[[ Provided data open ]]

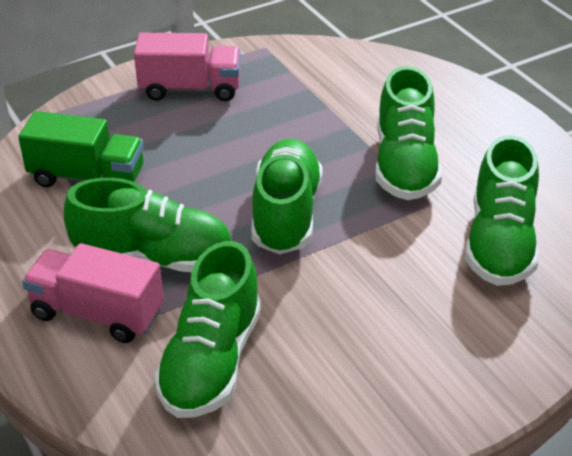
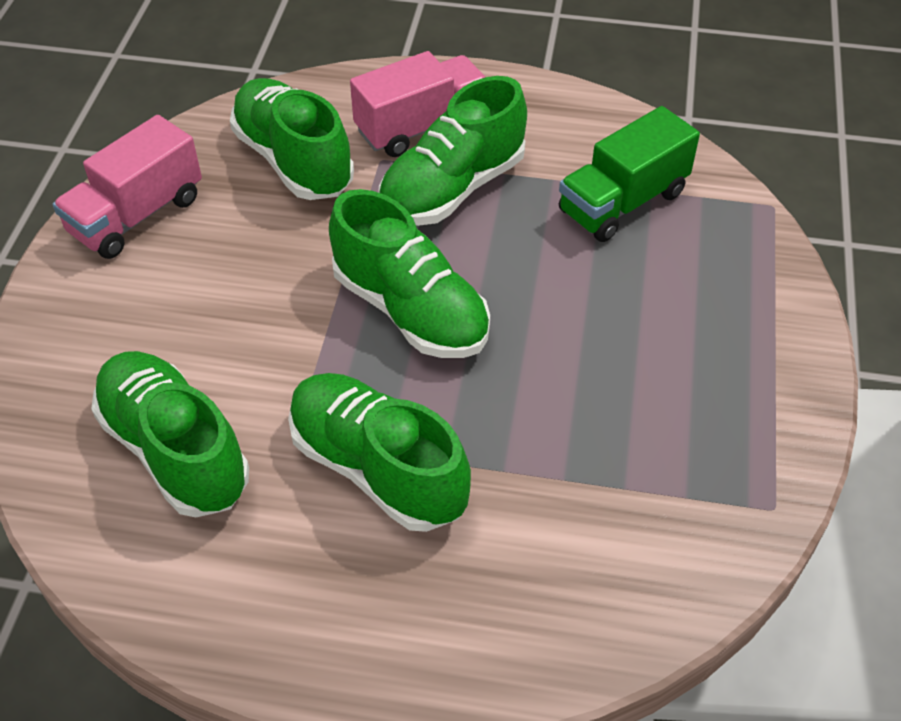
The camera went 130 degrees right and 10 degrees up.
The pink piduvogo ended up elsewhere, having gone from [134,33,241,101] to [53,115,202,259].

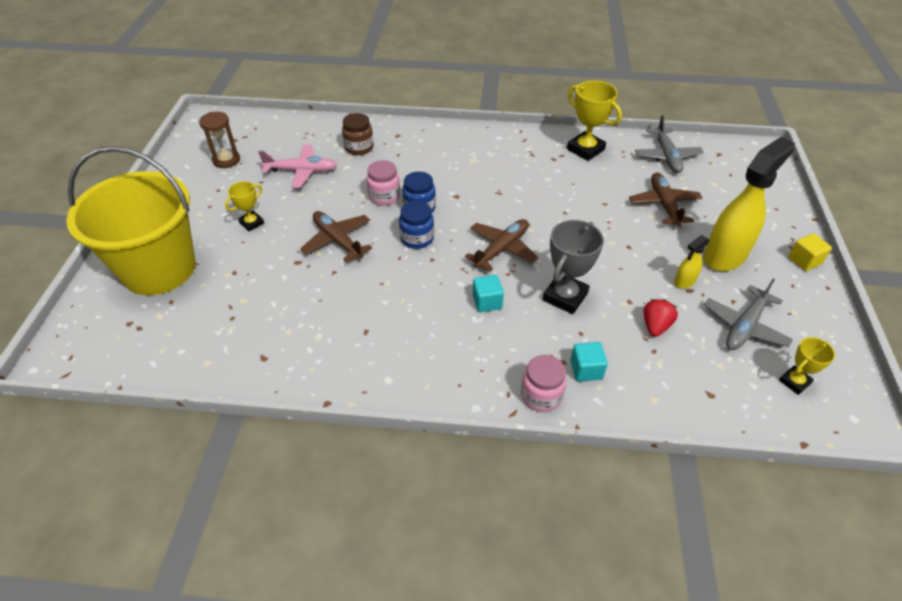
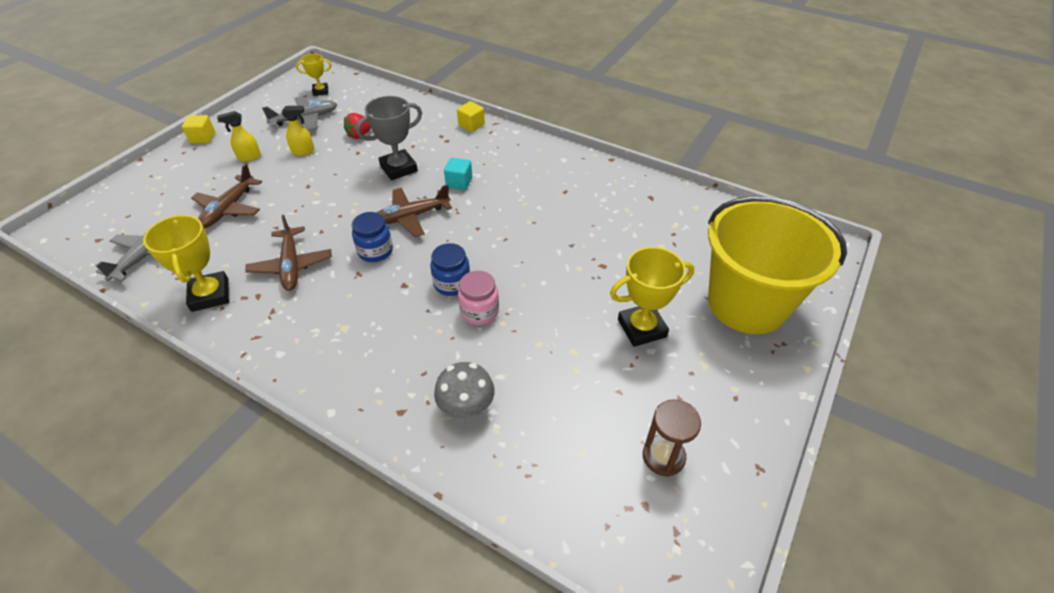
The camera went 155 degrees left and 0 degrees up.
The second view lost the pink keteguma at [258,145,337,188].
The second view lost the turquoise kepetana at [570,342,608,382].
The brown keteguma ended up elsewhere, having gone from [300,211,373,263] to [245,215,332,291].
The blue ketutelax ended up elsewhere, having gone from [399,201,434,249] to [352,212,393,262].
Where the brown ketutelax stood at [342,113,374,155], the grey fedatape came to stand at [434,362,495,418].
Where the pink ketutelax stood at [521,355,566,412], the yellow kepetana came to stand at [457,101,485,132].
The size of the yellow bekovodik at [225,181,264,231] changed by a factor of 1.71.
The size of the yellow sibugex at [704,137,795,271] changed by a factor of 0.45.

[[ Provided data closed ]]

◆ Aim of the task:
Exclude the pictures and repeat the entries word for word.

◆ Exercise answer:
The camera went 130 degrees right and 10 degrees up.
The pink piduvogo ended up elsewhere, having gone from [134,33,241,101] to [53,115,202,259].

The camera went 155 degrees left and 0 degrees up.
The second view lost the pink keteguma at [258,145,337,188].
The second view lost the turquoise kepetana at [570,342,608,382].
The brown keteguma ended up elsewhere, having gone from [300,211,373,263] to [245,215,332,291].
The blue ketutelax ended up elsewhere, having gone from [399,201,434,249] to [352,212,393,262].
Where the brown ketutelax stood at [342,113,374,155], the grey fedatape came to stand at [434,362,495,418].
Where the pink ketutelax stood at [521,355,566,412], the yellow kepetana came to stand at [457,101,485,132].
The size of the yellow bekovodik at [225,181,264,231] changed by a factor of 1.71.
The size of the yellow sibugex at [704,137,795,271] changed by a factor of 0.45.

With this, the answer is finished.